> **About this task**: An image-free reproduction of the data below is needed: print it exactly.

> **Information shown**:

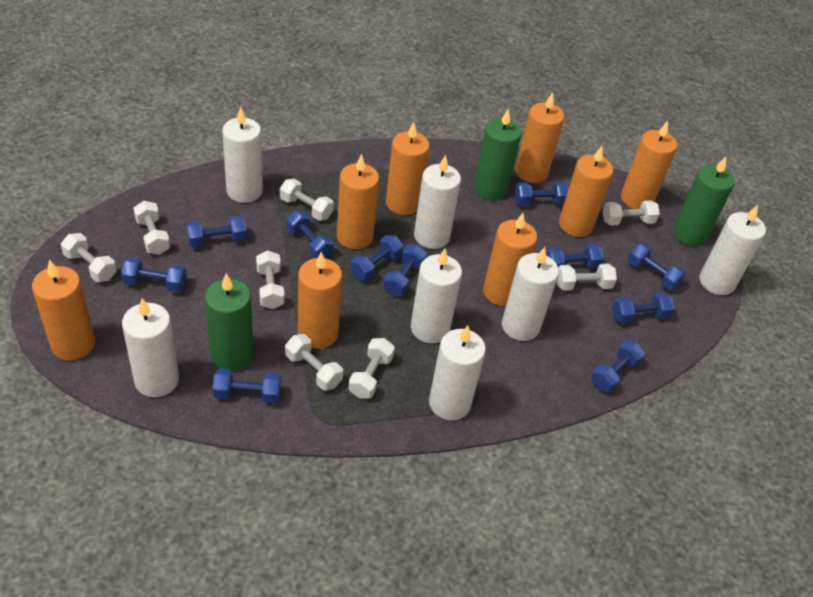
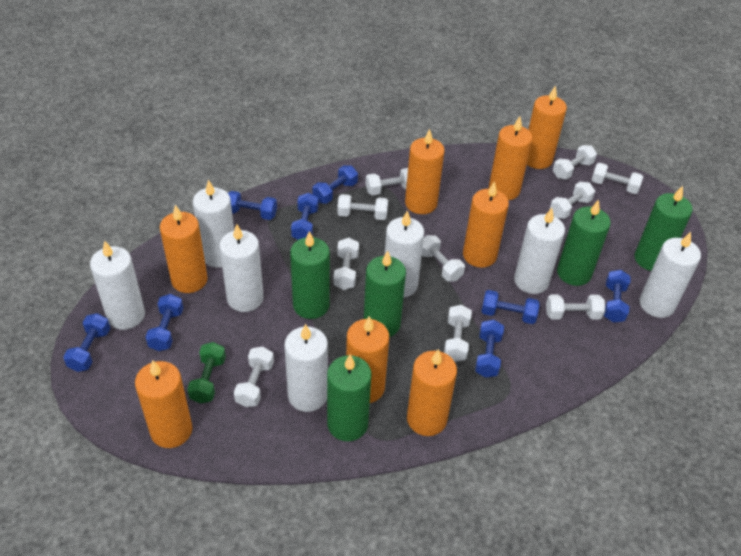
blue dumbbell: 11 -> 8
green candle: 3 -> 5
green dumbbell: 0 -> 1
white dumbbell: 8 -> 10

> **Reply to the task**:
blue dumbbell: 11 -> 8
green candle: 3 -> 5
green dumbbell: 0 -> 1
white dumbbell: 8 -> 10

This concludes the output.